■ **Task to carry out**:
Could you please output all of the data exactly, without the images?

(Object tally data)
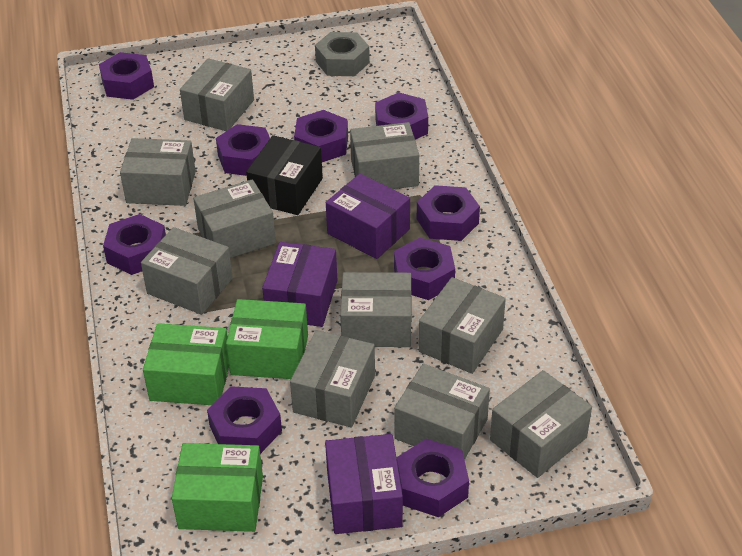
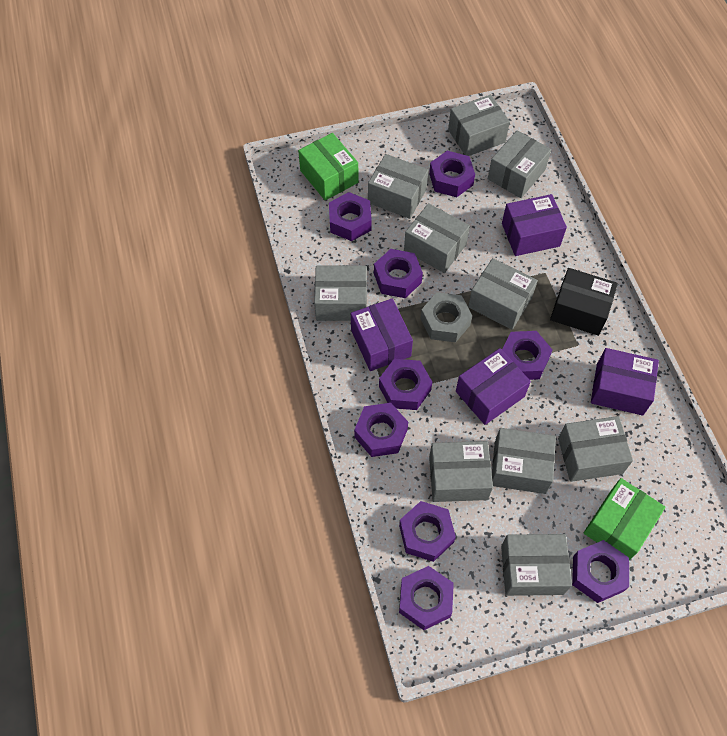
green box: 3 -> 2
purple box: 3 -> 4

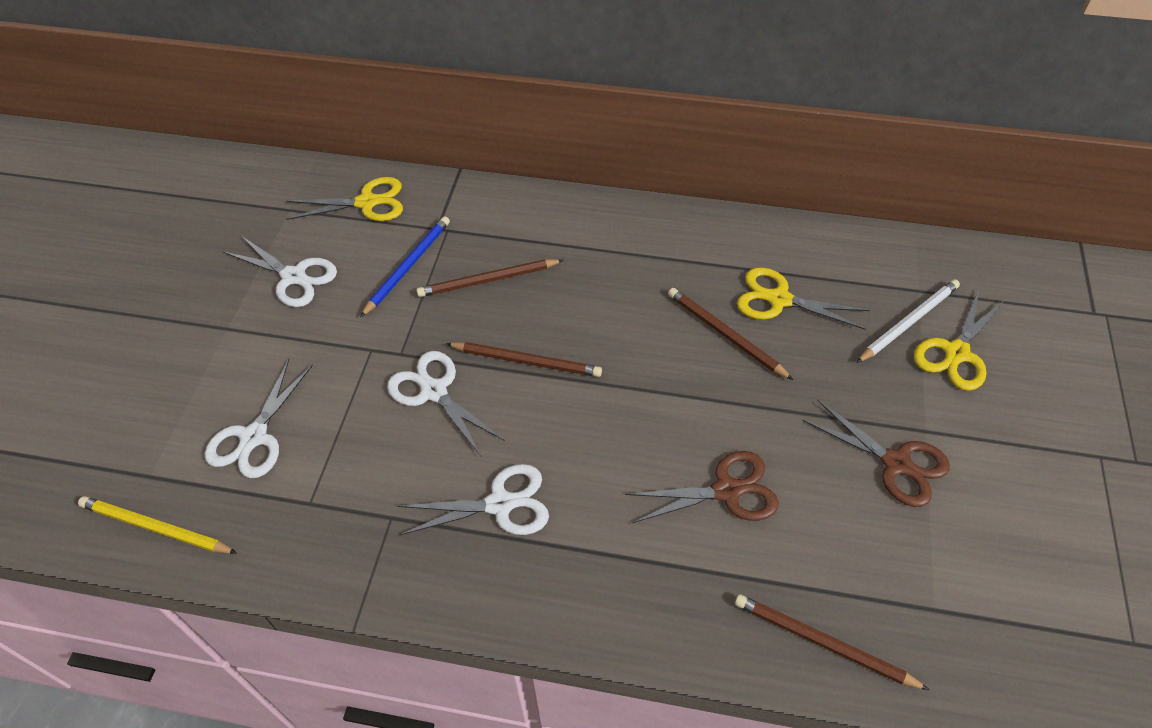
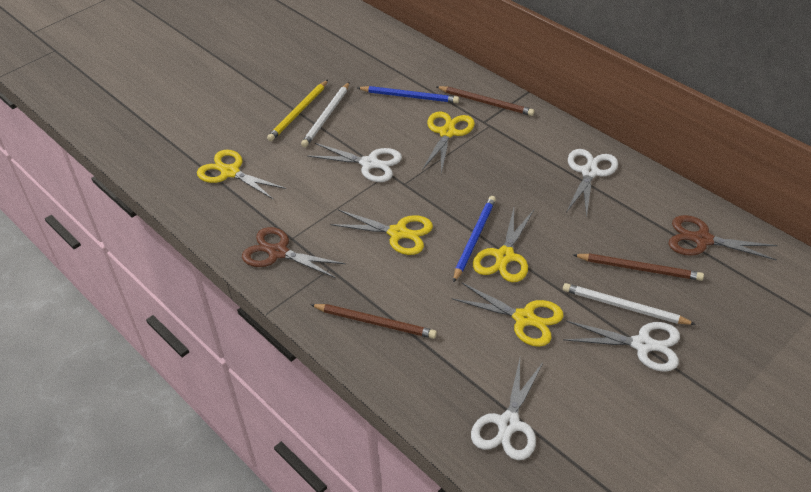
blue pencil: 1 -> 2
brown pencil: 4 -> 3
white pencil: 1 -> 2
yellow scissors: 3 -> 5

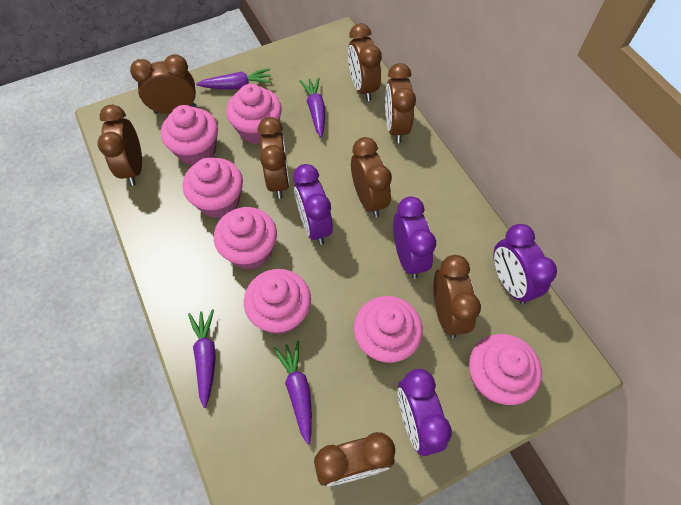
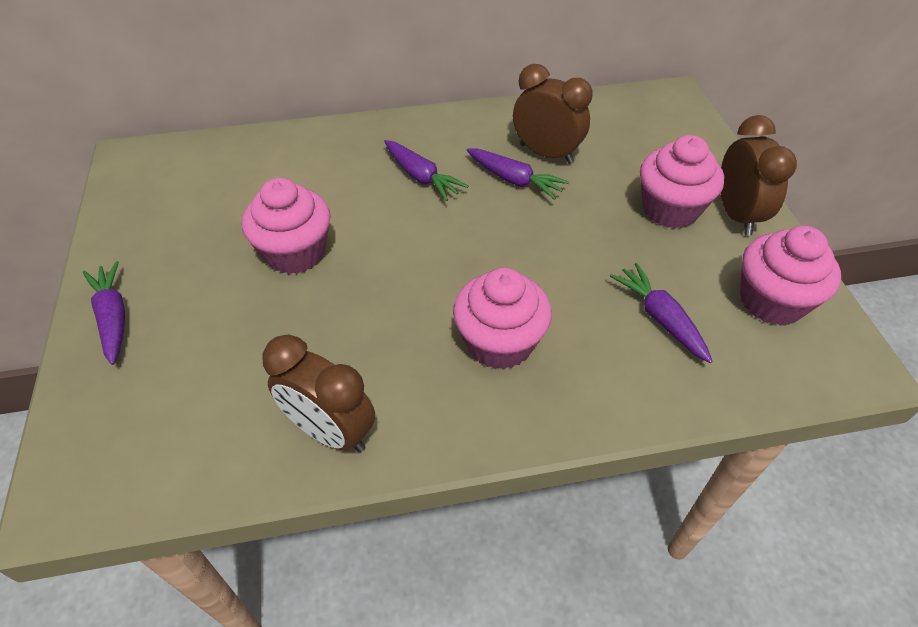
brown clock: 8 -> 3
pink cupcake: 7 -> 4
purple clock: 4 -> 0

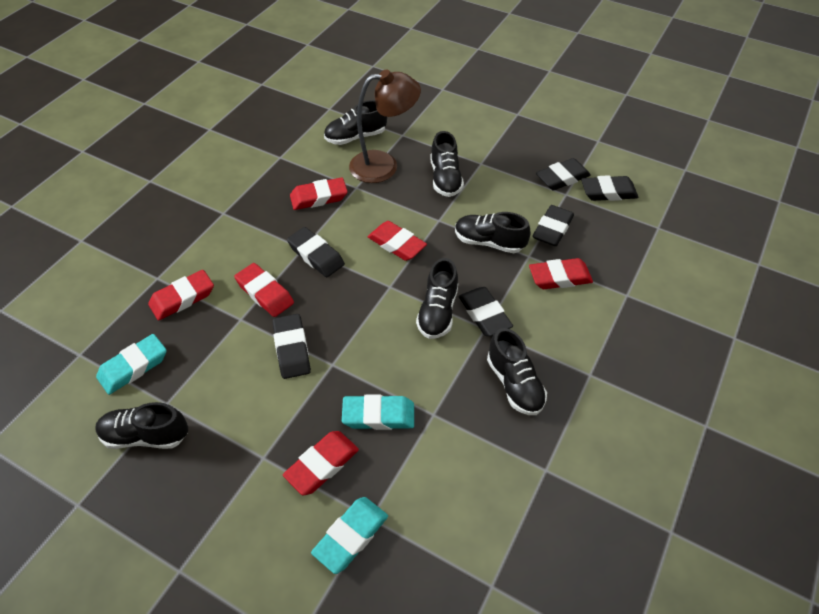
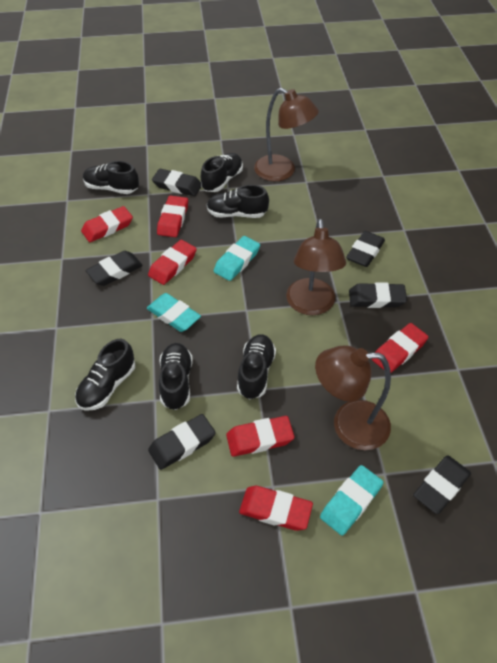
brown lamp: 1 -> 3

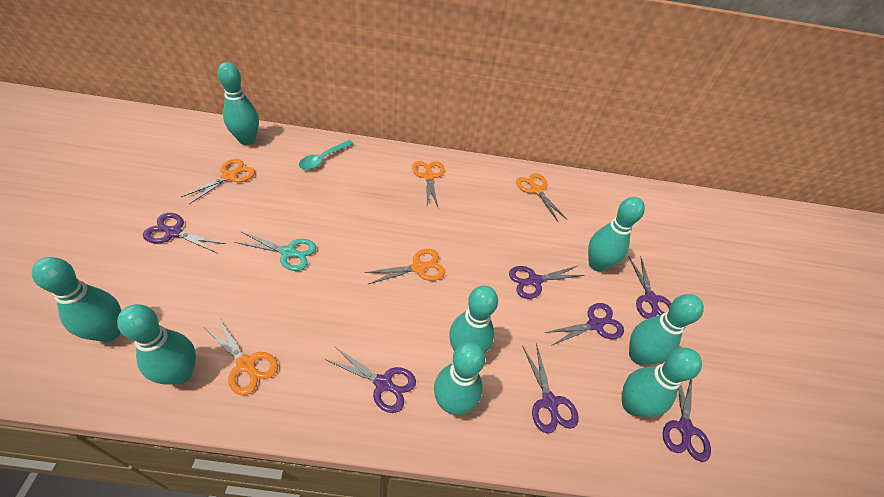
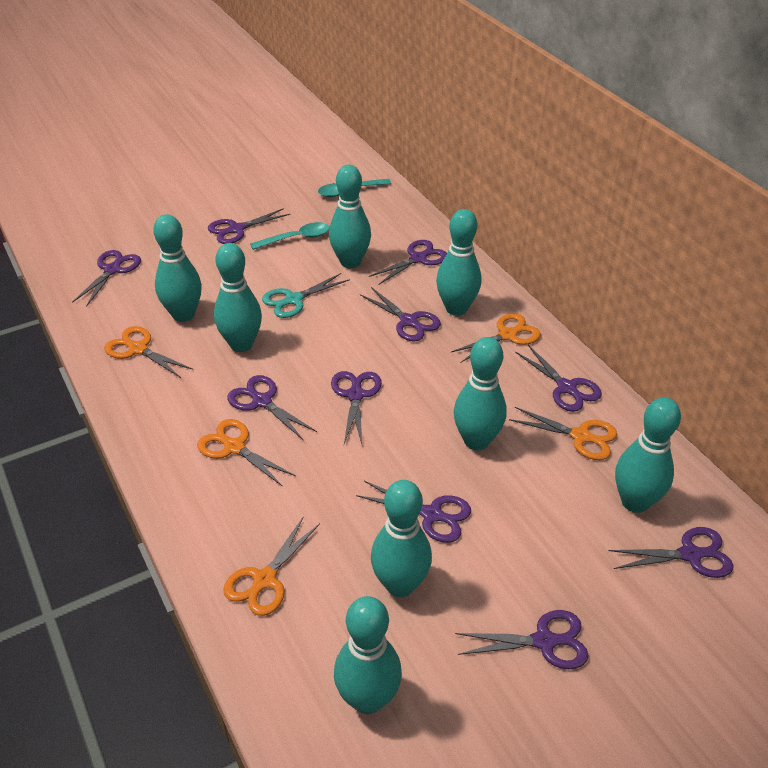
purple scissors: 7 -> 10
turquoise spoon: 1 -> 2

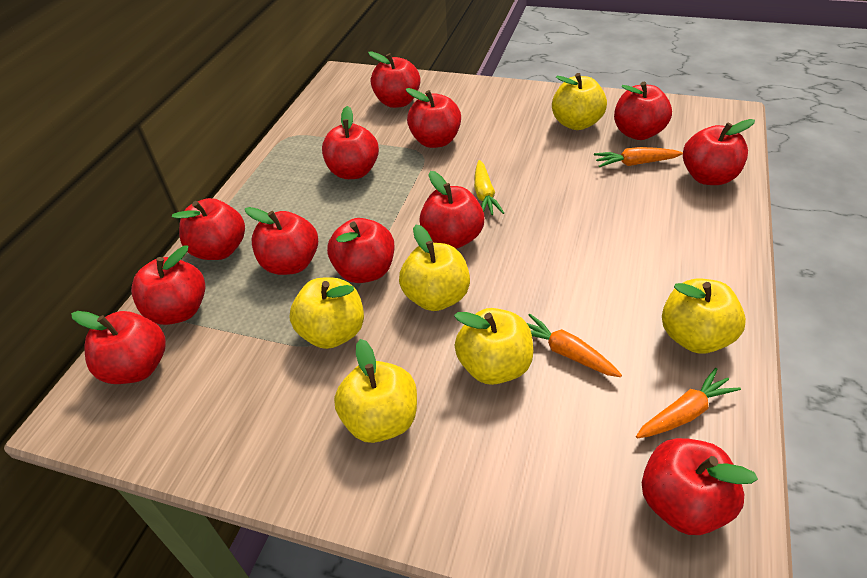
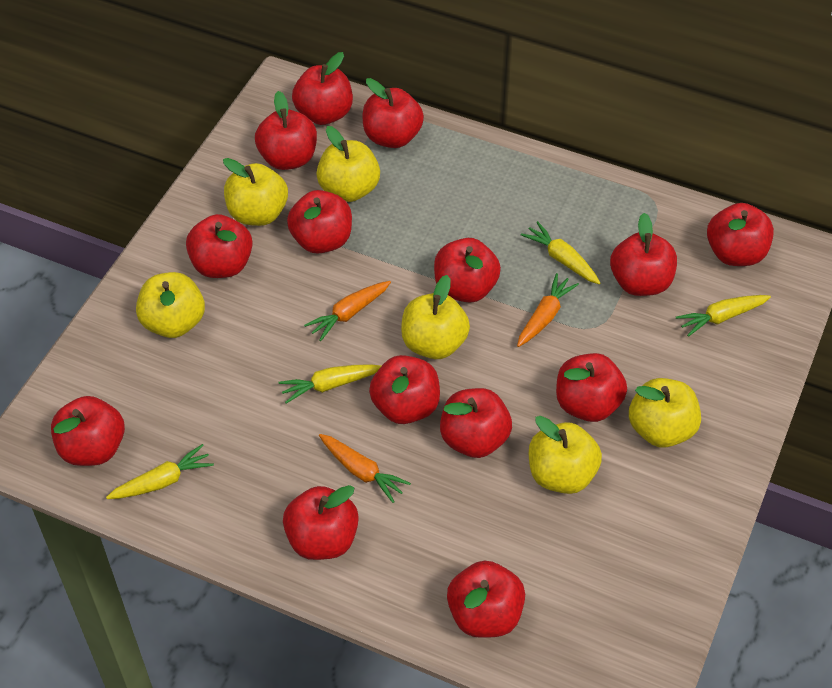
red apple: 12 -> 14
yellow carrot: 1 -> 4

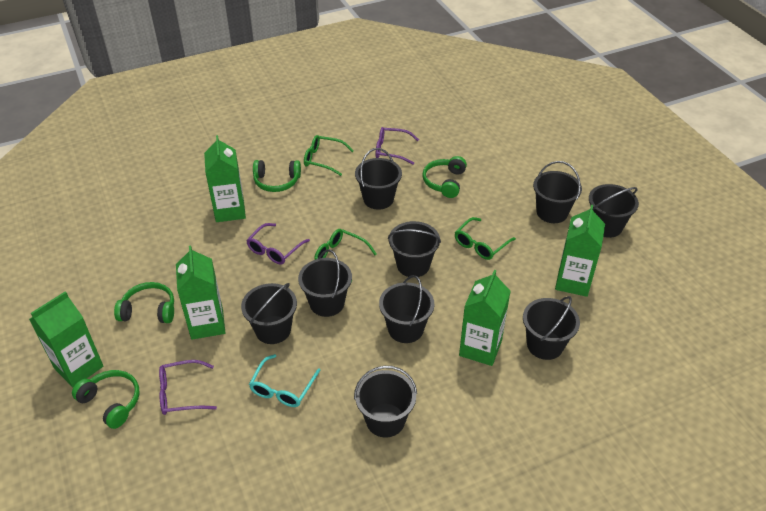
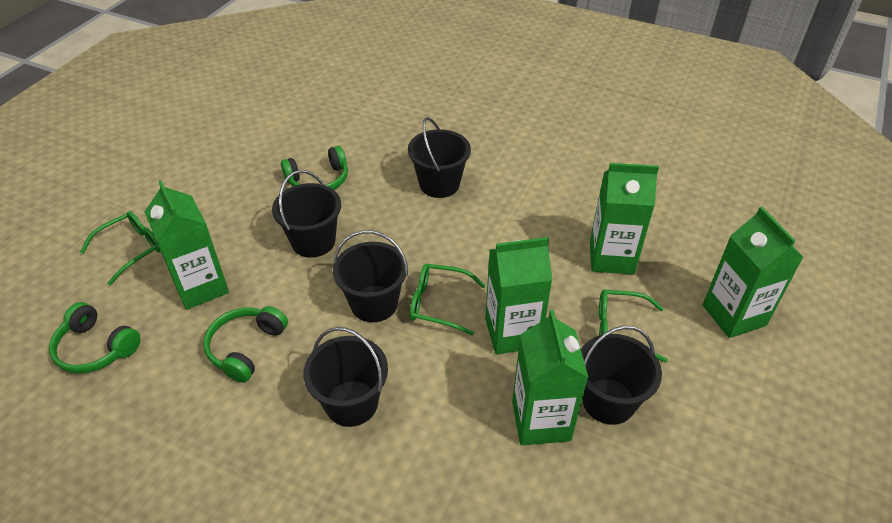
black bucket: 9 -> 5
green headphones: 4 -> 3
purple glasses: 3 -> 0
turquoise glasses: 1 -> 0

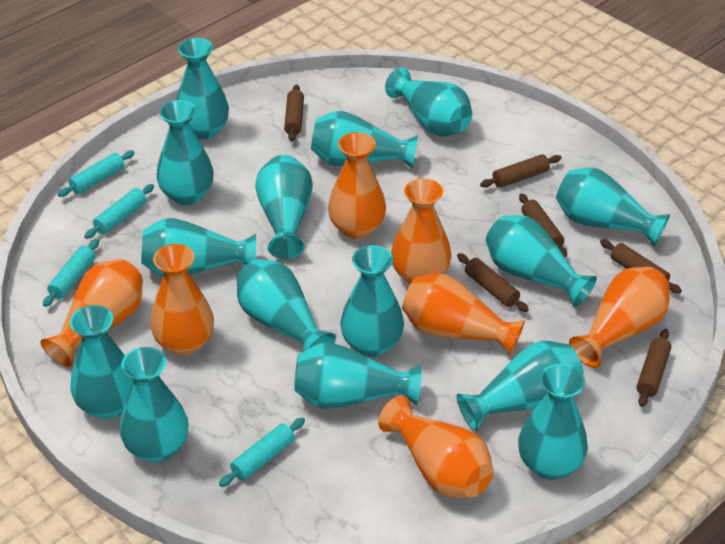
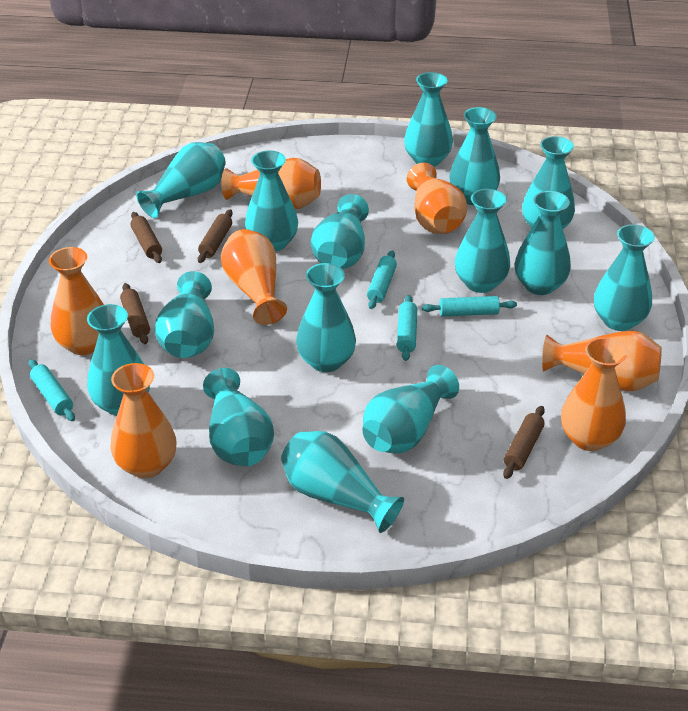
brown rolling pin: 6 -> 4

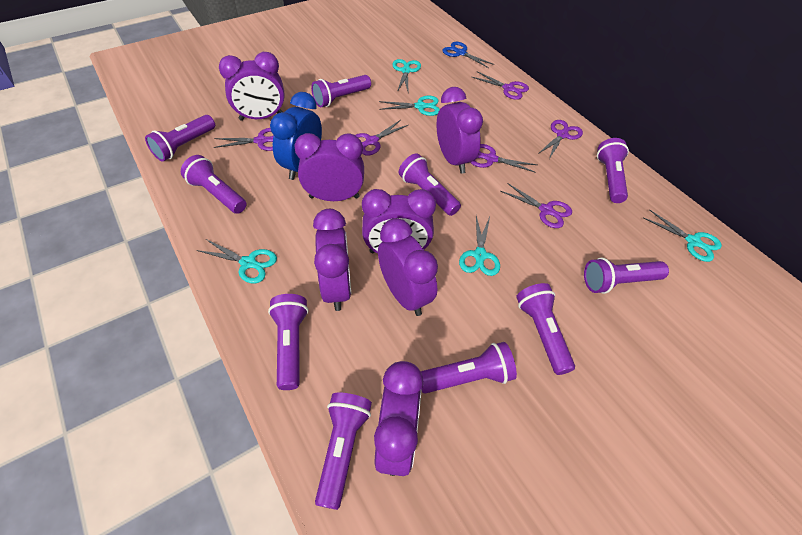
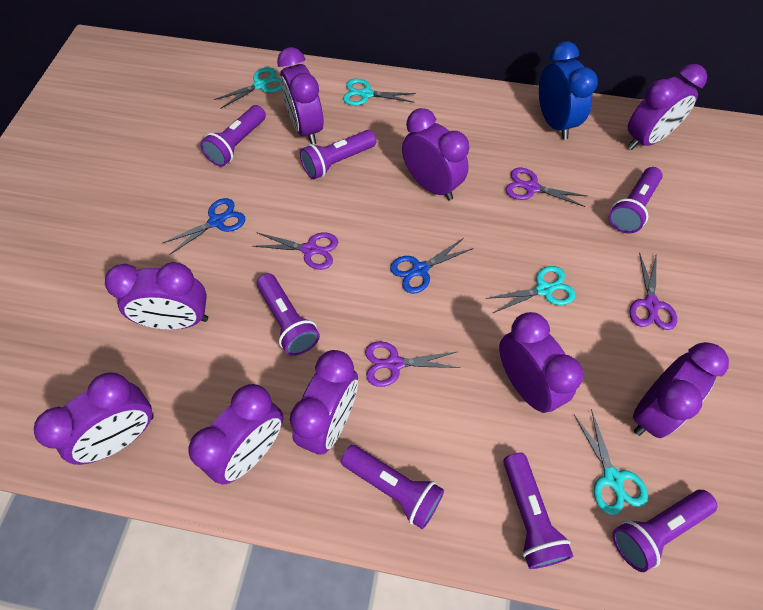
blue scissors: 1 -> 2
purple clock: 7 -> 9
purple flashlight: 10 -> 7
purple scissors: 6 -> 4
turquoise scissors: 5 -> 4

■ **Written answer**:
green box: 3 -> 2
purple box: 3 -> 4

blue pencil: 1 -> 2
brown pencil: 4 -> 3
white pencil: 1 -> 2
yellow scissors: 3 -> 5

brown clock: 8 -> 3
pink cupcake: 7 -> 4
purple clock: 4 -> 0

brown lamp: 1 -> 3

purple scissors: 7 -> 10
turquoise spoon: 1 -> 2

red apple: 12 -> 14
yellow carrot: 1 -> 4

black bucket: 9 -> 5
green headphones: 4 -> 3
purple glasses: 3 -> 0
turquoise glasses: 1 -> 0

brown rolling pin: 6 -> 4

blue scissors: 1 -> 2
purple clock: 7 -> 9
purple flashlight: 10 -> 7
purple scissors: 6 -> 4
turquoise scissors: 5 -> 4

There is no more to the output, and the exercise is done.